REQUIREMENTS: Please edit the material below so that "pentagon" becomes "hexagon" everywhere, changing nothing else. Give it back without the pictures.

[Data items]

--------

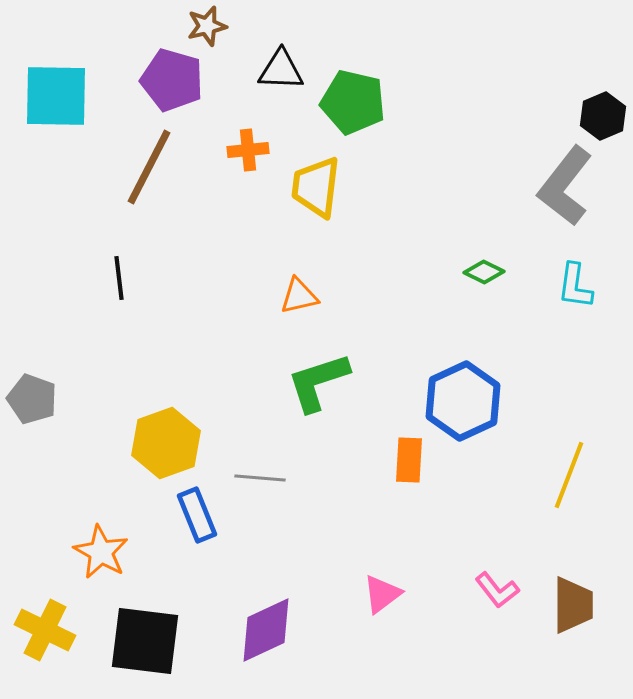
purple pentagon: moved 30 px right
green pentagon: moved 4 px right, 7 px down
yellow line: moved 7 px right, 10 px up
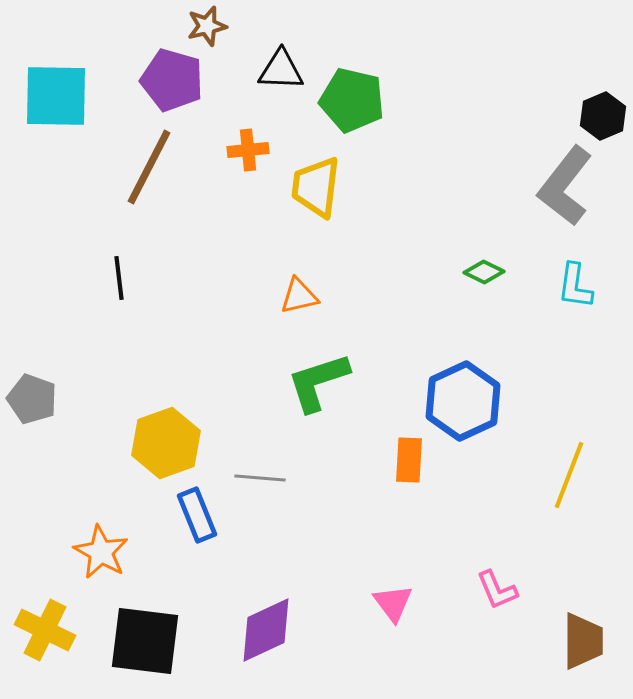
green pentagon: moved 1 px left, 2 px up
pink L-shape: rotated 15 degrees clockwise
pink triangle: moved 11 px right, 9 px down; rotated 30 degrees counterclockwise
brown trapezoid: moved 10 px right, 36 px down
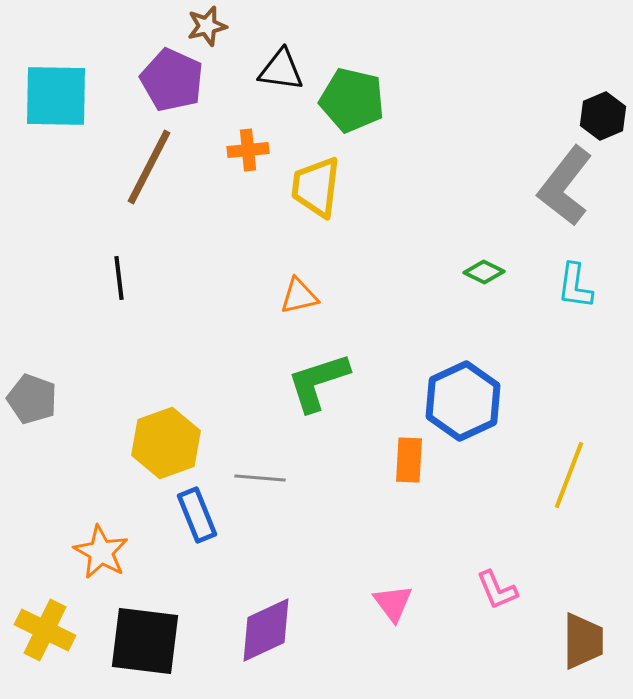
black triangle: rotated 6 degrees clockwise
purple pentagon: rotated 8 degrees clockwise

--------

SOLUTION TO THIS EXERCISE:
purple hexagon: moved 30 px right
green hexagon: moved 4 px right, 7 px down
yellow line: moved 7 px right, 10 px up
green hexagon: moved 1 px left, 2 px up
pink L-shape: rotated 15 degrees clockwise
pink triangle: moved 11 px right, 9 px down; rotated 30 degrees counterclockwise
brown trapezoid: moved 10 px right, 36 px down
black triangle: rotated 6 degrees clockwise
purple hexagon: rotated 8 degrees clockwise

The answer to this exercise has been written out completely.